PROBLEM DESCRIPTION :: Could the lines from the line bearing "C4: 4.7uF (plus" to the end of the records below be copied exactly, with the pictures left out and no other lines added?

LISTED ENTRIES ::
+ + +

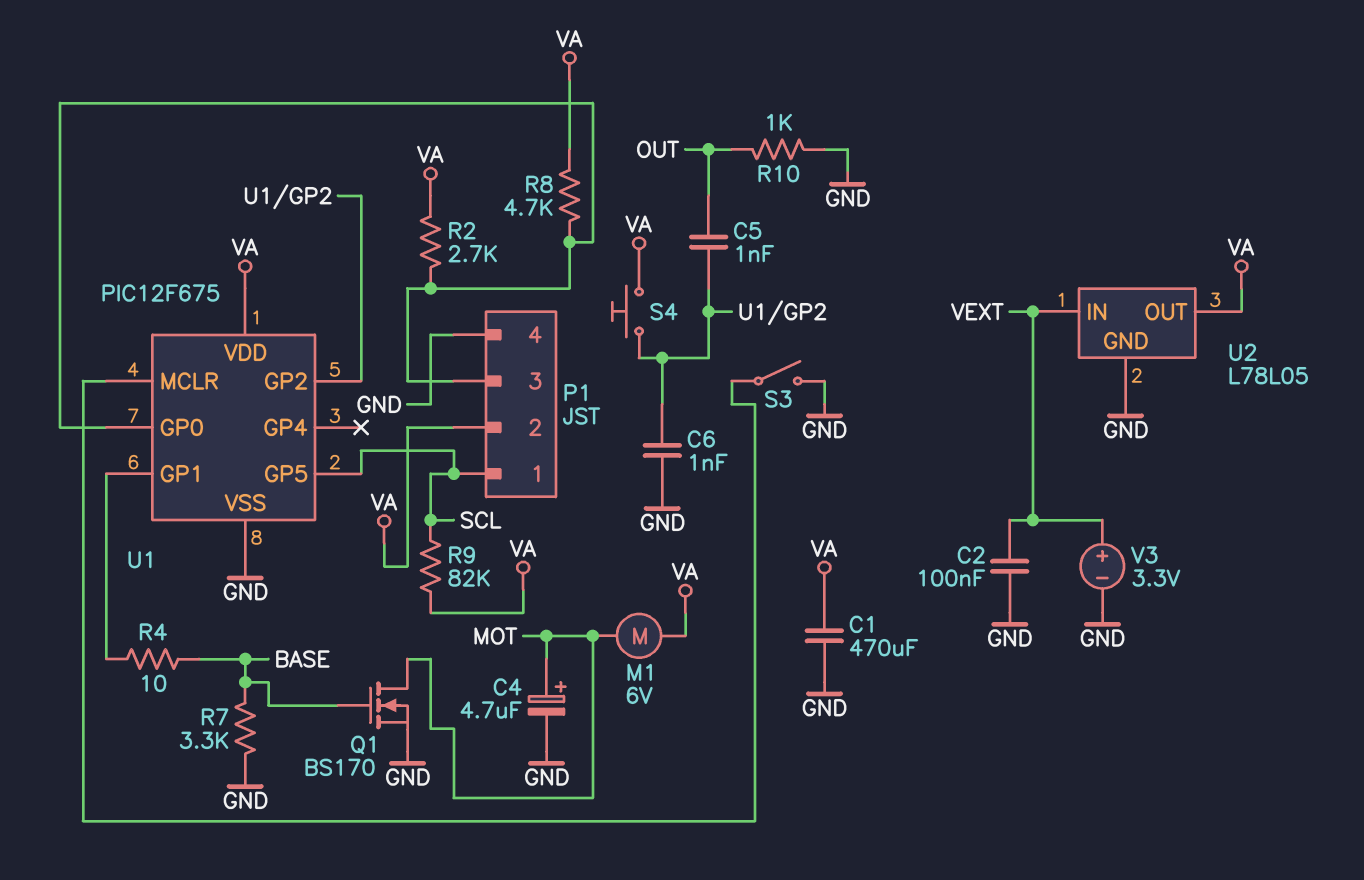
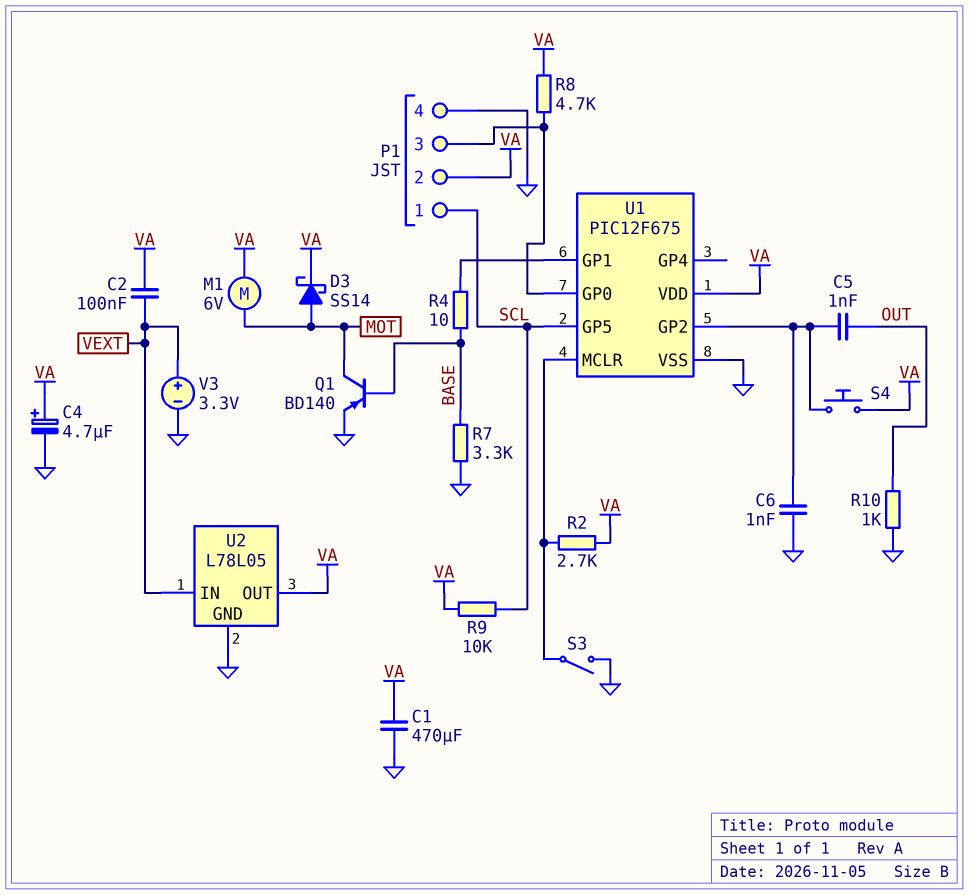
C2: 100nF (GND, VEXT) -> 100nF (VA, VEXT)
C4: 4.7uF (plus MOT, minus GND) -> 4.7uF (plus VA, minus GND)
D3: none -> schottky SS14 (A MOT, K VA)
Q1: NMOS BS170 (G BASE, D MOT, S GND) -> PNP BD140 (B BASE, C MOT, E GND)
R2: 2.7k (P1/3, VA) -> 2.7k (U1/MCLR, VA)
R9: 82k (SCL, VA) -> 10k (SCL, VA)

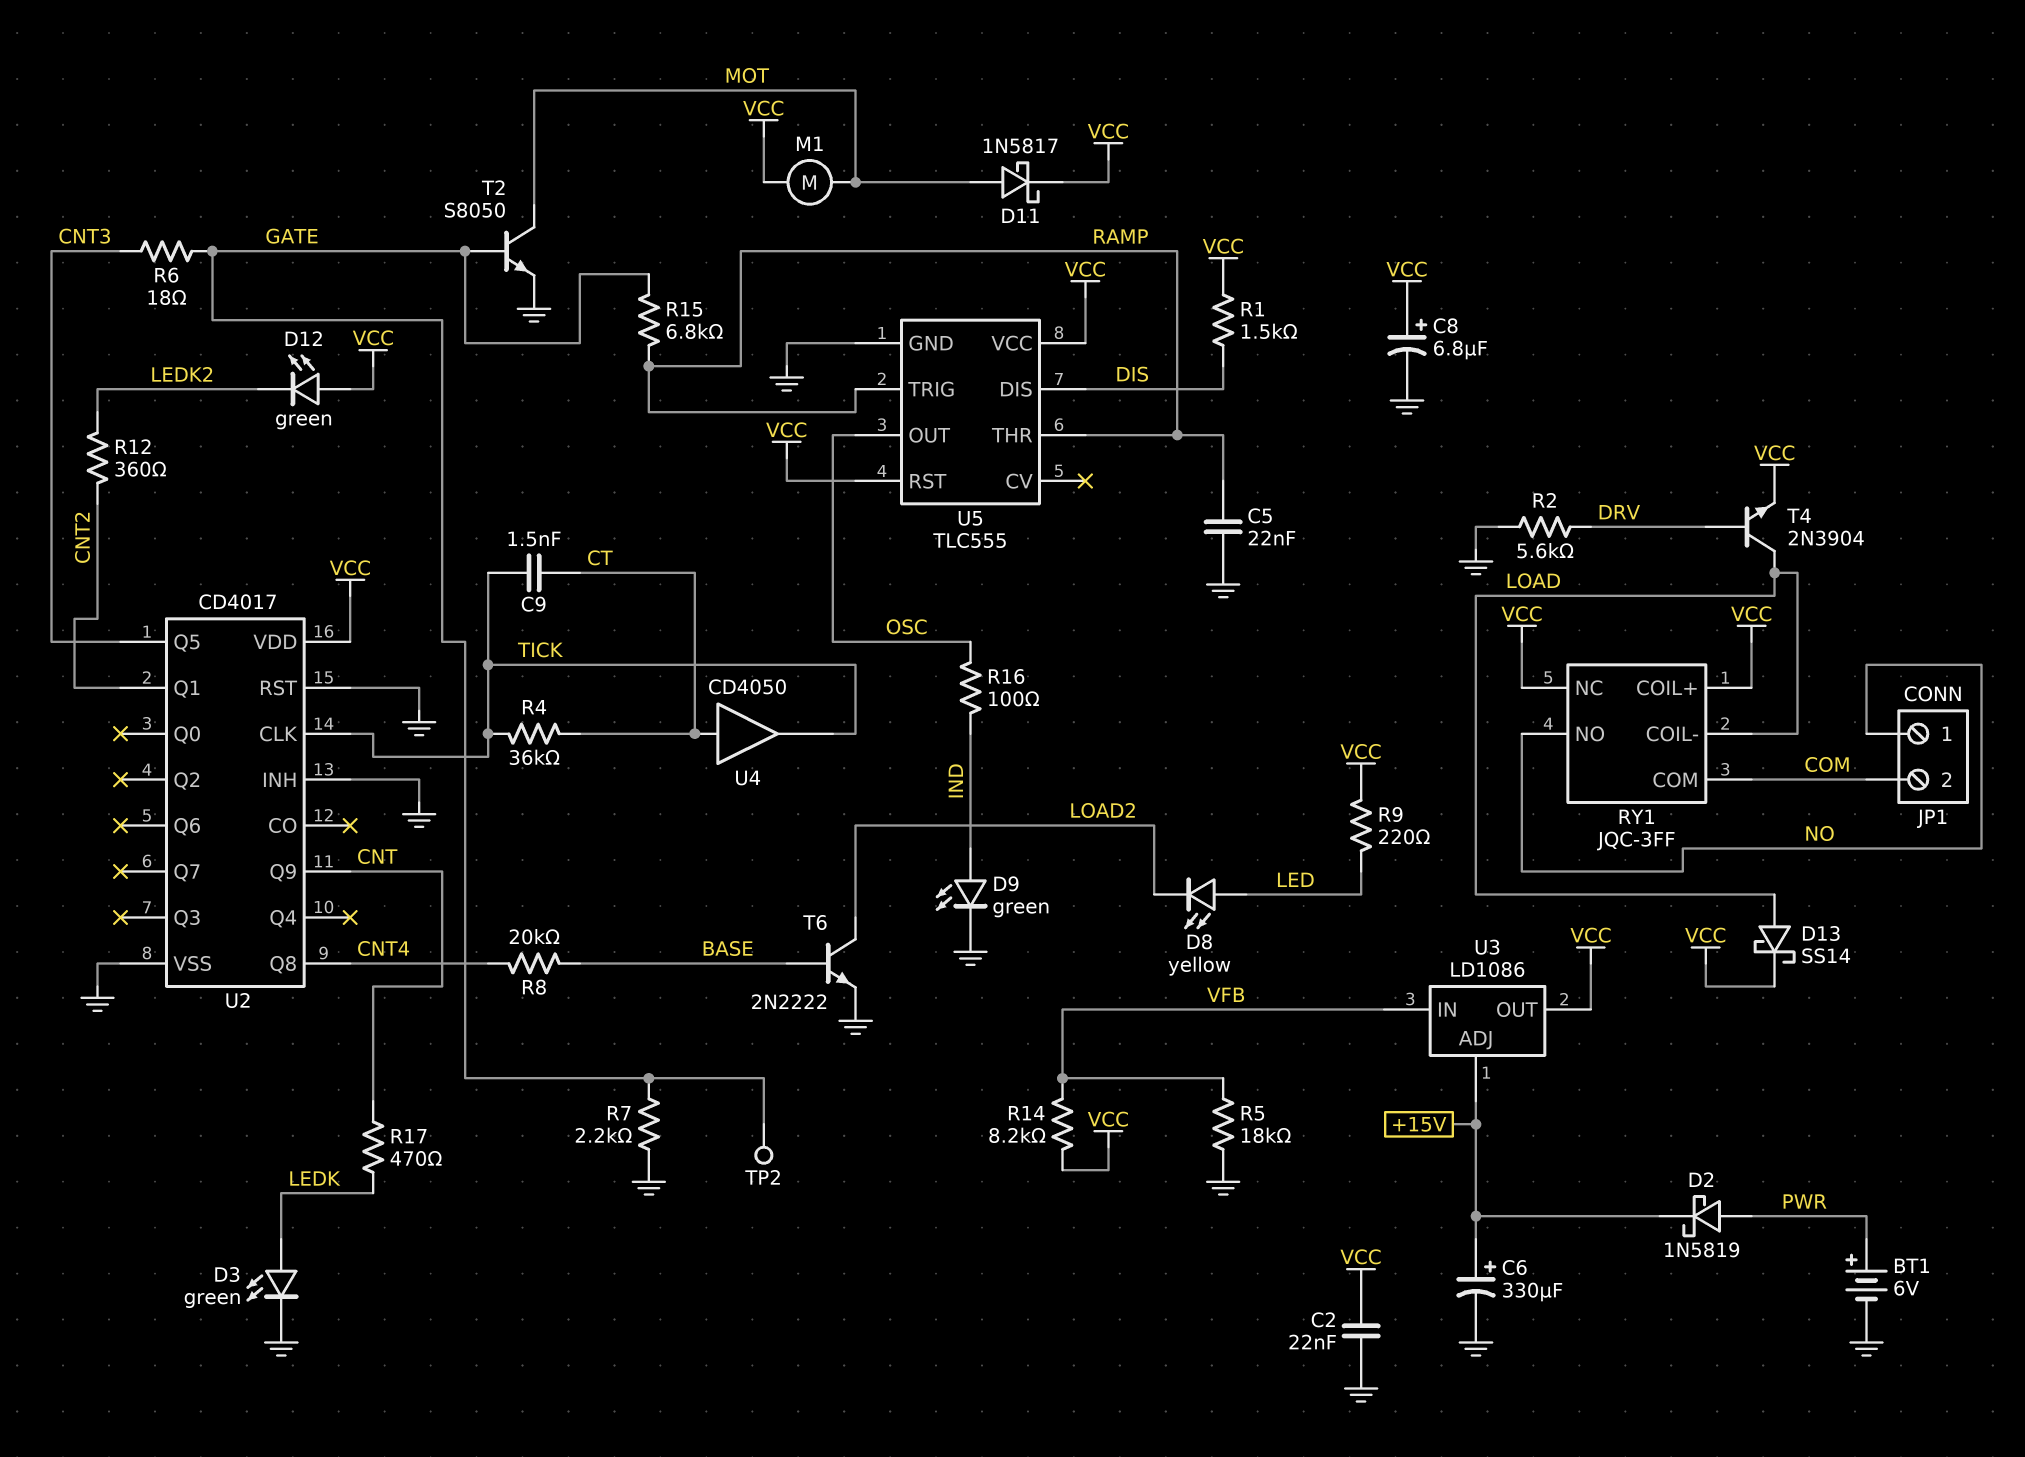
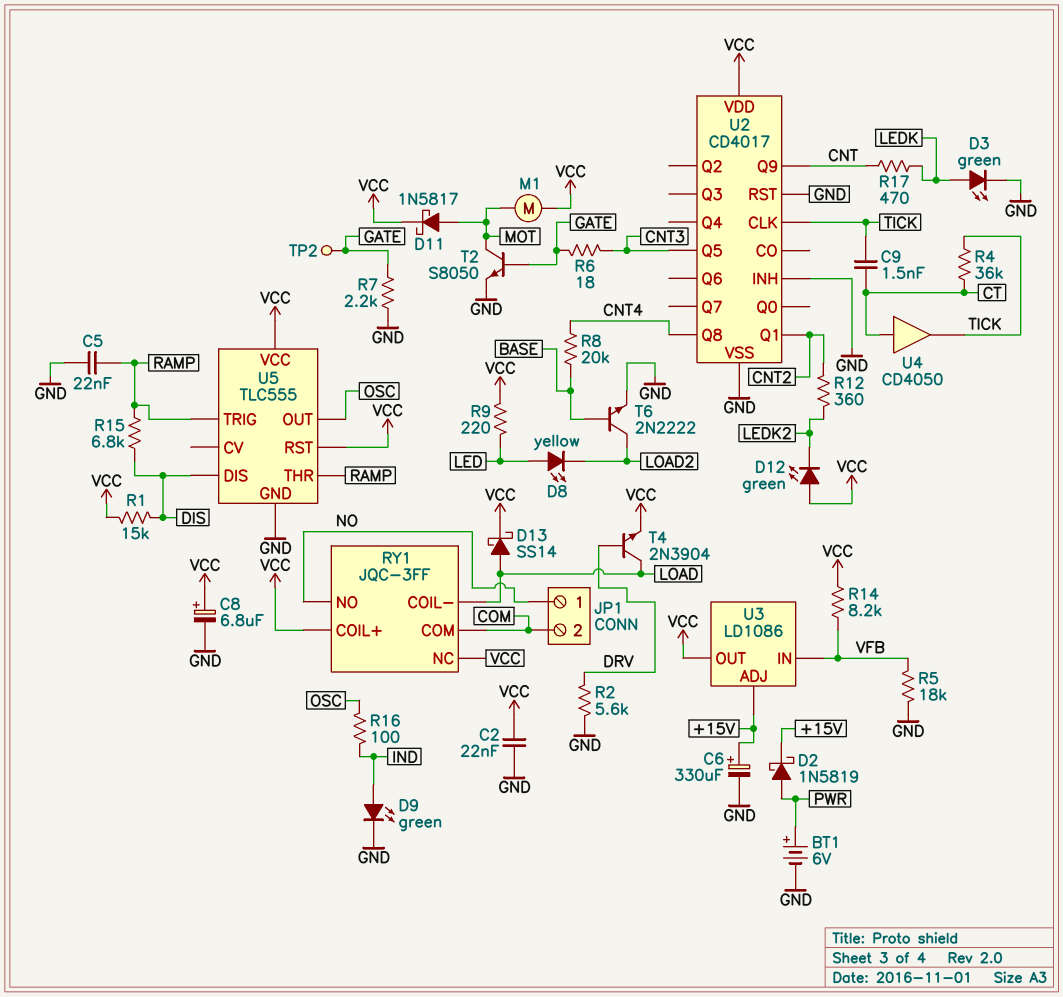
R1: 1.5k (DIS, VCC) -> 15k (DIS, VCC)
R15: 6.8k (GATE, RAMP) -> 6.8k (DIS, RAMP)

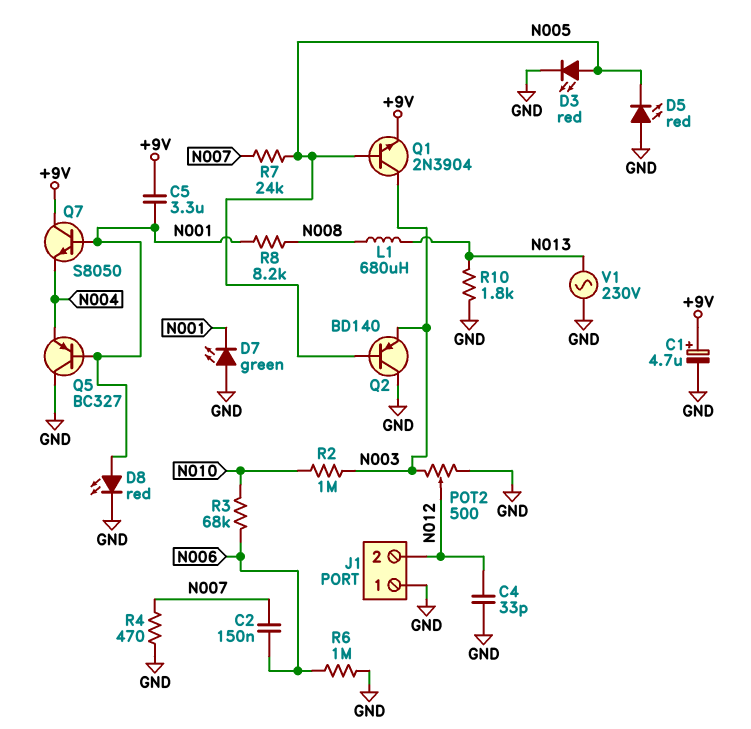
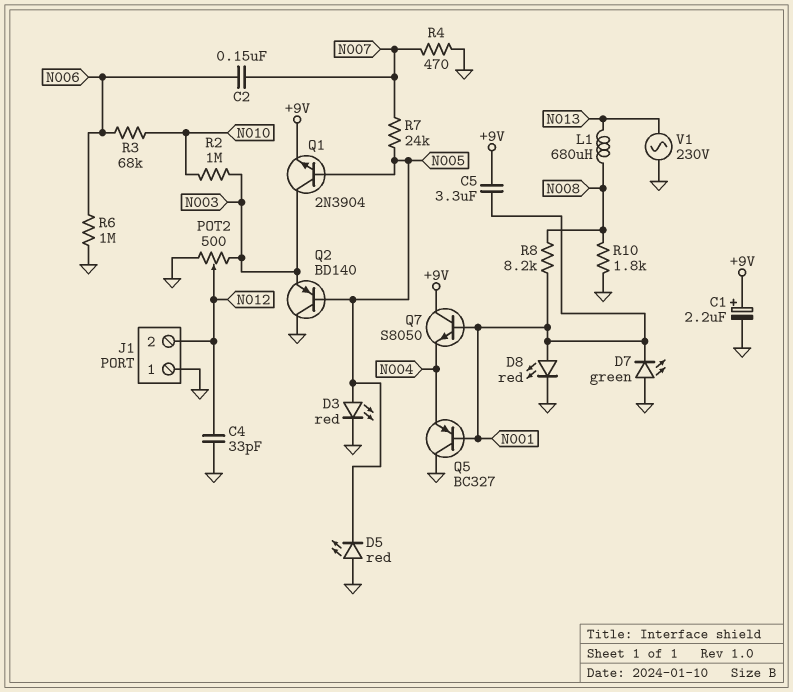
C1: 4.7uF (plus +9V, minus GND) -> 2.2uF (plus +9V, minus GND)
R10: 1.8k (GND, N013) -> 1.8k (GND, N008)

+ + +

RESPONSE TO THIS TASK ::
C4: 4.7uF (plus MOT, minus GND) -> 4.7uF (plus VA, minus GND)
D3: none -> schottky SS14 (A MOT, K VA)
Q1: NMOS BS170 (G BASE, D MOT, S GND) -> PNP BD140 (B BASE, C MOT, E GND)
R2: 2.7k (P1/3, VA) -> 2.7k (U1/MCLR, VA)
R9: 82k (SCL, VA) -> 10k (SCL, VA)

R1: 1.5k (DIS, VCC) -> 15k (DIS, VCC)
R15: 6.8k (GATE, RAMP) -> 6.8k (DIS, RAMP)

C1: 4.7uF (plus +9V, minus GND) -> 2.2uF (plus +9V, minus GND)
R10: 1.8k (GND, N013) -> 1.8k (GND, N008)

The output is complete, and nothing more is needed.